- [Exercise requirements]
Return all of the material that follows, keeping each line exactly as it is.

- [Material to process]

= Beginning of Section =

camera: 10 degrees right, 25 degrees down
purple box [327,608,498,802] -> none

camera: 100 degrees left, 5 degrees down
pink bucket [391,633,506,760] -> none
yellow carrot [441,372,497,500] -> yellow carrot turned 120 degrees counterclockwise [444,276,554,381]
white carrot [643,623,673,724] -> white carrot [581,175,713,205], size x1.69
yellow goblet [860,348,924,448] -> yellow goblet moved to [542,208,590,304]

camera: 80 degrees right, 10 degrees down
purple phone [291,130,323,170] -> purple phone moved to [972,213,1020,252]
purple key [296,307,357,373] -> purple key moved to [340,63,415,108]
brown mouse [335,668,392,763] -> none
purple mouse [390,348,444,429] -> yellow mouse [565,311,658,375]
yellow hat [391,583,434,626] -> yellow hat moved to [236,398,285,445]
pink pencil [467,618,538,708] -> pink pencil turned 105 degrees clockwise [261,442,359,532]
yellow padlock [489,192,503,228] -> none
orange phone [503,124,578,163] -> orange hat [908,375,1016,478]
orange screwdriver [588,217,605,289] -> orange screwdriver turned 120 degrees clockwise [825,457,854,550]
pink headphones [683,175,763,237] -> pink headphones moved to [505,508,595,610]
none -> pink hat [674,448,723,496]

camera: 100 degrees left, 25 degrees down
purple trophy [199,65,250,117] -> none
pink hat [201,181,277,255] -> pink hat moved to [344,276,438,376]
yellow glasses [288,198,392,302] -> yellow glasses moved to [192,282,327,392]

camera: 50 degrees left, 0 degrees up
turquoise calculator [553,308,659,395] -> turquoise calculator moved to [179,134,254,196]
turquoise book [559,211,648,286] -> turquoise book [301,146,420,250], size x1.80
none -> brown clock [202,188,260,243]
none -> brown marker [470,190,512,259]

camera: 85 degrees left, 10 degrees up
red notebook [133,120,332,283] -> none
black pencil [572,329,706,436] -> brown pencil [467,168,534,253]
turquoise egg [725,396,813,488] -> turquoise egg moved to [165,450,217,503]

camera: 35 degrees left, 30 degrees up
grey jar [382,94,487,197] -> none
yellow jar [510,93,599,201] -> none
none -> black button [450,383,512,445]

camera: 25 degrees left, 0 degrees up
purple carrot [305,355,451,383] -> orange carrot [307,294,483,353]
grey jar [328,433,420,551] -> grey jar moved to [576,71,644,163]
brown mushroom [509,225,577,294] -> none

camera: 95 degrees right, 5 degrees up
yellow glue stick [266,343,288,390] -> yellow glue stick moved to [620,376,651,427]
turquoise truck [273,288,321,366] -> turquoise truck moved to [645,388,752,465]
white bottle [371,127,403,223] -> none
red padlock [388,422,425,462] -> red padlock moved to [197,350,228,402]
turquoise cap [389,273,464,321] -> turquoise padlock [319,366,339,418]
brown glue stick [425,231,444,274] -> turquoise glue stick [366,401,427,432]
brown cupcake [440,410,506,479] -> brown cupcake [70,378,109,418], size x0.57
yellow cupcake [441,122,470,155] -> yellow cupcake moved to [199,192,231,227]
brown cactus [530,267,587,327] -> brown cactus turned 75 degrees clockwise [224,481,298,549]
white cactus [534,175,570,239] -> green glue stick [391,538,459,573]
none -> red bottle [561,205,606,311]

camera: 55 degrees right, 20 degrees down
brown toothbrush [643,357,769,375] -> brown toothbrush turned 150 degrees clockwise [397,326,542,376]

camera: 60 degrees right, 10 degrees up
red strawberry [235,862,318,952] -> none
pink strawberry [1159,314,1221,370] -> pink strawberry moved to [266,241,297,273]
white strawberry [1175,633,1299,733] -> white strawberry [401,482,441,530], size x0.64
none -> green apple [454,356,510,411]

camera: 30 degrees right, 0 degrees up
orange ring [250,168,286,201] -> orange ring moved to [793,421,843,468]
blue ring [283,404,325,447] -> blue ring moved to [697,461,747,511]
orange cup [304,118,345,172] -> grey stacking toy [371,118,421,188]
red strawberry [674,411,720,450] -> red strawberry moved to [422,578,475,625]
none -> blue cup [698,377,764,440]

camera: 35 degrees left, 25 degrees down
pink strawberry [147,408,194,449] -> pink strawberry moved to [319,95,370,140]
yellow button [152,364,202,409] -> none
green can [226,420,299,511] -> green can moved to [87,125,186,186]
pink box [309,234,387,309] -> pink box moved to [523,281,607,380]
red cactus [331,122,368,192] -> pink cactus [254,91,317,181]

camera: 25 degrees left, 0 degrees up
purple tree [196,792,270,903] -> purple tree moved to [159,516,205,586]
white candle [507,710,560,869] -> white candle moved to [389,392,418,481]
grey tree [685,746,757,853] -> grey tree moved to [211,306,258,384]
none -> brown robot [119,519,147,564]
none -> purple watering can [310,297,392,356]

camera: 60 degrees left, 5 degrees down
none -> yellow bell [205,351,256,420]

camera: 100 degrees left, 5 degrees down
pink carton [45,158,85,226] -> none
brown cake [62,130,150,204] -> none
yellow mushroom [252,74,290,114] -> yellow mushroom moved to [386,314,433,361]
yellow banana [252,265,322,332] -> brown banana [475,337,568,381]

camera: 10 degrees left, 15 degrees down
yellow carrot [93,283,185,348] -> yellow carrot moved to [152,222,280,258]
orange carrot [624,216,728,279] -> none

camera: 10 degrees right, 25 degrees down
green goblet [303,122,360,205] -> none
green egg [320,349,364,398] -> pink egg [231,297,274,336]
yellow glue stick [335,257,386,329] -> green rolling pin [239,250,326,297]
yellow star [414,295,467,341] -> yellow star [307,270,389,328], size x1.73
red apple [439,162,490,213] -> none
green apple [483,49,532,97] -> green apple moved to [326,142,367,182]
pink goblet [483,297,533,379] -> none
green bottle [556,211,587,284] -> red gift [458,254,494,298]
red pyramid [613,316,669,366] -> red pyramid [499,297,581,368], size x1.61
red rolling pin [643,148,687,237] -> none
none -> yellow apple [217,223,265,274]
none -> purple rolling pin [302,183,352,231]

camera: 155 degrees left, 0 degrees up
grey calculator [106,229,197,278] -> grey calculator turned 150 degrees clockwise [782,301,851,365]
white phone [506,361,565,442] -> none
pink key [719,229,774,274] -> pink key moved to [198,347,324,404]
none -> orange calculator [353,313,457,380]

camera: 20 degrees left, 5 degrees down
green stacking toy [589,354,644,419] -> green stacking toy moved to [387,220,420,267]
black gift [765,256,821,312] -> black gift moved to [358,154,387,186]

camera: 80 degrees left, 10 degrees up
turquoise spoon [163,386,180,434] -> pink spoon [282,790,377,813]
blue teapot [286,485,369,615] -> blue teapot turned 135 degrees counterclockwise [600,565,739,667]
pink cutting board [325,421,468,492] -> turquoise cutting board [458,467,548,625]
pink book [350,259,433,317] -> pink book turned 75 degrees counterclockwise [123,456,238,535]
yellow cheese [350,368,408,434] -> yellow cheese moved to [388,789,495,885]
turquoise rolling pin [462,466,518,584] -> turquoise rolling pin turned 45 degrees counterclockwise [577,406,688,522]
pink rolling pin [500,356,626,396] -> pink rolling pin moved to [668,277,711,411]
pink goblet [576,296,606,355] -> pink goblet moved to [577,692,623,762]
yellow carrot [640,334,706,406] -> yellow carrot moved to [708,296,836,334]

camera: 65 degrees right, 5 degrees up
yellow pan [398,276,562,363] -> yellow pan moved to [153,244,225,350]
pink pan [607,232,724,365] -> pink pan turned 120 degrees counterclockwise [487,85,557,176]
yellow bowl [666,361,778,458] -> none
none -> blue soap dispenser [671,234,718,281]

= End of Section =

- [Exercise answer]
camera: 10 degrees right, 25 degrees down
purple box [327,608,498,802] -> none

camera: 100 degrees left, 5 degrees down
pink bucket [391,633,506,760] -> none
yellow carrot [441,372,497,500] -> yellow carrot turned 120 degrees counterclockwise [444,276,554,381]
white carrot [643,623,673,724] -> white carrot [581,175,713,205], size x1.69
yellow goblet [860,348,924,448] -> yellow goblet moved to [542,208,590,304]

camera: 80 degrees right, 10 degrees down
purple phone [291,130,323,170] -> purple phone moved to [972,213,1020,252]
purple key [296,307,357,373] -> purple key moved to [340,63,415,108]
brown mouse [335,668,392,763] -> none
purple mouse [390,348,444,429] -> yellow mouse [565,311,658,375]
yellow hat [391,583,434,626] -> yellow hat moved to [236,398,285,445]
pink pencil [467,618,538,708] -> pink pencil turned 105 degrees clockwise [261,442,359,532]
yellow padlock [489,192,503,228] -> none
orange phone [503,124,578,163] -> orange hat [908,375,1016,478]
orange screwdriver [588,217,605,289] -> orange screwdriver turned 120 degrees clockwise [825,457,854,550]
pink headphones [683,175,763,237] -> pink headphones moved to [505,508,595,610]
none -> pink hat [674,448,723,496]

camera: 100 degrees left, 25 degrees down
purple trophy [199,65,250,117] -> none
pink hat [201,181,277,255] -> pink hat moved to [344,276,438,376]
yellow glasses [288,198,392,302] -> yellow glasses moved to [192,282,327,392]

camera: 50 degrees left, 0 degrees up
turquoise calculator [553,308,659,395] -> turquoise calculator moved to [179,134,254,196]
turquoise book [559,211,648,286] -> turquoise book [301,146,420,250], size x1.80
none -> brown clock [202,188,260,243]
none -> brown marker [470,190,512,259]

camera: 85 degrees left, 10 degrees up
red notebook [133,120,332,283] -> none
black pencil [572,329,706,436] -> brown pencil [467,168,534,253]
turquoise egg [725,396,813,488] -> turquoise egg moved to [165,450,217,503]

camera: 35 degrees left, 30 degrees up
grey jar [382,94,487,197] -> none
yellow jar [510,93,599,201] -> none
none -> black button [450,383,512,445]

camera: 25 degrees left, 0 degrees up
purple carrot [305,355,451,383] -> orange carrot [307,294,483,353]
grey jar [328,433,420,551] -> grey jar moved to [576,71,644,163]
brown mushroom [509,225,577,294] -> none

camera: 95 degrees right, 5 degrees up
yellow glue stick [266,343,288,390] -> yellow glue stick moved to [620,376,651,427]
turquoise truck [273,288,321,366] -> turquoise truck moved to [645,388,752,465]
white bottle [371,127,403,223] -> none
red padlock [388,422,425,462] -> red padlock moved to [197,350,228,402]
turquoise cap [389,273,464,321] -> turquoise padlock [319,366,339,418]
brown glue stick [425,231,444,274] -> turquoise glue stick [366,401,427,432]
brown cupcake [440,410,506,479] -> brown cupcake [70,378,109,418], size x0.57
yellow cupcake [441,122,470,155] -> yellow cupcake moved to [199,192,231,227]
brown cactus [530,267,587,327] -> brown cactus turned 75 degrees clockwise [224,481,298,549]
white cactus [534,175,570,239] -> green glue stick [391,538,459,573]
none -> red bottle [561,205,606,311]

camera: 55 degrees right, 20 degrees down
brown toothbrush [643,357,769,375] -> brown toothbrush turned 150 degrees clockwise [397,326,542,376]

camera: 60 degrees right, 10 degrees up
red strawberry [235,862,318,952] -> none
pink strawberry [1159,314,1221,370] -> pink strawberry moved to [266,241,297,273]
white strawberry [1175,633,1299,733] -> white strawberry [401,482,441,530], size x0.64
none -> green apple [454,356,510,411]

camera: 30 degrees right, 0 degrees up
orange ring [250,168,286,201] -> orange ring moved to [793,421,843,468]
blue ring [283,404,325,447] -> blue ring moved to [697,461,747,511]
orange cup [304,118,345,172] -> grey stacking toy [371,118,421,188]
red strawberry [674,411,720,450] -> red strawberry moved to [422,578,475,625]
none -> blue cup [698,377,764,440]

camera: 35 degrees left, 25 degrees down
pink strawberry [147,408,194,449] -> pink strawberry moved to [319,95,370,140]
yellow button [152,364,202,409] -> none
green can [226,420,299,511] -> green can moved to [87,125,186,186]
pink box [309,234,387,309] -> pink box moved to [523,281,607,380]
red cactus [331,122,368,192] -> pink cactus [254,91,317,181]

camera: 25 degrees left, 0 degrees up
purple tree [196,792,270,903] -> purple tree moved to [159,516,205,586]
white candle [507,710,560,869] -> white candle moved to [389,392,418,481]
grey tree [685,746,757,853] -> grey tree moved to [211,306,258,384]
none -> brown robot [119,519,147,564]
none -> purple watering can [310,297,392,356]

camera: 60 degrees left, 5 degrees down
none -> yellow bell [205,351,256,420]

camera: 100 degrees left, 5 degrees down
pink carton [45,158,85,226] -> none
brown cake [62,130,150,204] -> none
yellow mushroom [252,74,290,114] -> yellow mushroom moved to [386,314,433,361]
yellow banana [252,265,322,332] -> brown banana [475,337,568,381]

camera: 10 degrees left, 15 degrees down
yellow carrot [93,283,185,348] -> yellow carrot moved to [152,222,280,258]
orange carrot [624,216,728,279] -> none

camera: 10 degrees right, 25 degrees down
green goblet [303,122,360,205] -> none
green egg [320,349,364,398] -> pink egg [231,297,274,336]
yellow glue stick [335,257,386,329] -> green rolling pin [239,250,326,297]
yellow star [414,295,467,341] -> yellow star [307,270,389,328], size x1.73
red apple [439,162,490,213] -> none
green apple [483,49,532,97] -> green apple moved to [326,142,367,182]
pink goblet [483,297,533,379] -> none
green bottle [556,211,587,284] -> red gift [458,254,494,298]
red pyramid [613,316,669,366] -> red pyramid [499,297,581,368], size x1.61
red rolling pin [643,148,687,237] -> none
none -> yellow apple [217,223,265,274]
none -> purple rolling pin [302,183,352,231]

camera: 155 degrees left, 0 degrees up
grey calculator [106,229,197,278] -> grey calculator turned 150 degrees clockwise [782,301,851,365]
white phone [506,361,565,442] -> none
pink key [719,229,774,274] -> pink key moved to [198,347,324,404]
none -> orange calculator [353,313,457,380]

camera: 20 degrees left, 5 degrees down
green stacking toy [589,354,644,419] -> green stacking toy moved to [387,220,420,267]
black gift [765,256,821,312] -> black gift moved to [358,154,387,186]

camera: 80 degrees left, 10 degrees up
turquoise spoon [163,386,180,434] -> pink spoon [282,790,377,813]
blue teapot [286,485,369,615] -> blue teapot turned 135 degrees counterclockwise [600,565,739,667]
pink cutting board [325,421,468,492] -> turquoise cutting board [458,467,548,625]
pink book [350,259,433,317] -> pink book turned 75 degrees counterclockwise [123,456,238,535]
yellow cheese [350,368,408,434] -> yellow cheese moved to [388,789,495,885]
turquoise rolling pin [462,466,518,584] -> turquoise rolling pin turned 45 degrees counterclockwise [577,406,688,522]
pink rolling pin [500,356,626,396] -> pink rolling pin moved to [668,277,711,411]
pink goblet [576,296,606,355] -> pink goblet moved to [577,692,623,762]
yellow carrot [640,334,706,406] -> yellow carrot moved to [708,296,836,334]

camera: 65 degrees right, 5 degrees up
yellow pan [398,276,562,363] -> yellow pan moved to [153,244,225,350]
pink pan [607,232,724,365] -> pink pan turned 120 degrees counterclockwise [487,85,557,176]
yellow bowl [666,361,778,458] -> none
none -> blue soap dispenser [671,234,718,281]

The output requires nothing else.